## TO DO
Go through the following data and transcribe exactly the stretch of lines from the one holding "building: [106,280,157,340] -> none" to the one holding "building: [43,610,91,651] -> none", both included.

## DATA PROVIDED

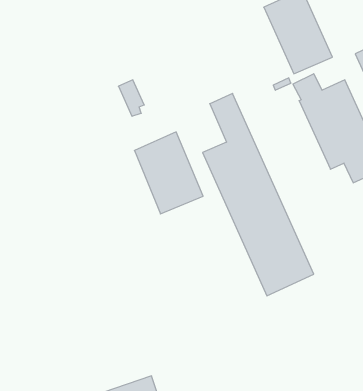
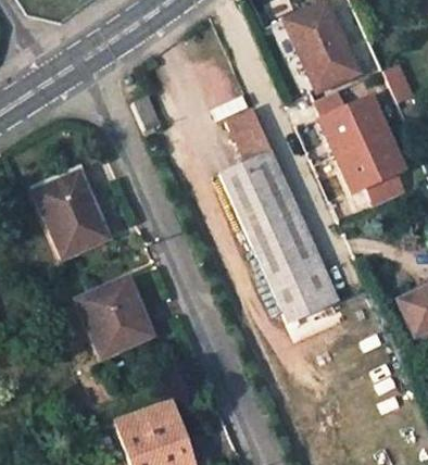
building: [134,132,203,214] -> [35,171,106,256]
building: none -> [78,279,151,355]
* * *
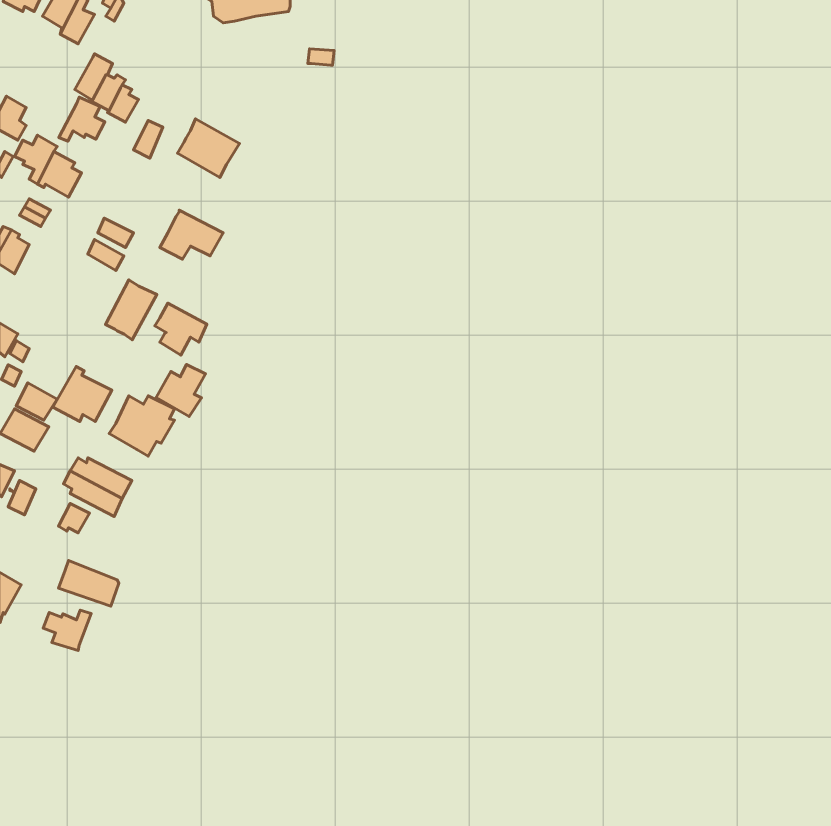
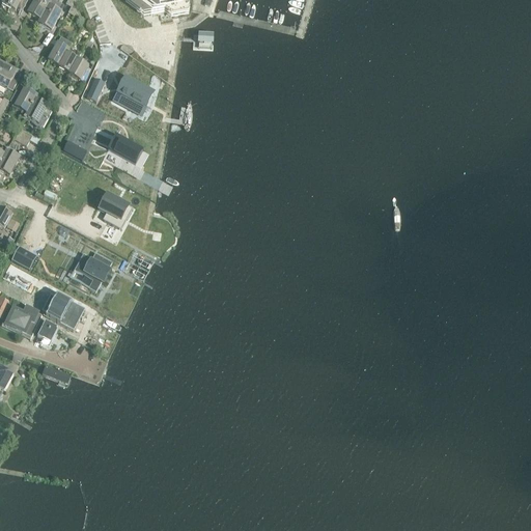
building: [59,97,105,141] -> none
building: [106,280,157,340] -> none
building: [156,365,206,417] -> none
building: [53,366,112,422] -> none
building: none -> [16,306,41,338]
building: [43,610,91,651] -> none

## EXERCISE SOLUTION
building: [106,280,157,340] -> none
building: [156,365,206,417] -> none
building: [53,366,112,422] -> none
building: none -> [16,306,41,338]
building: [43,610,91,651] -> none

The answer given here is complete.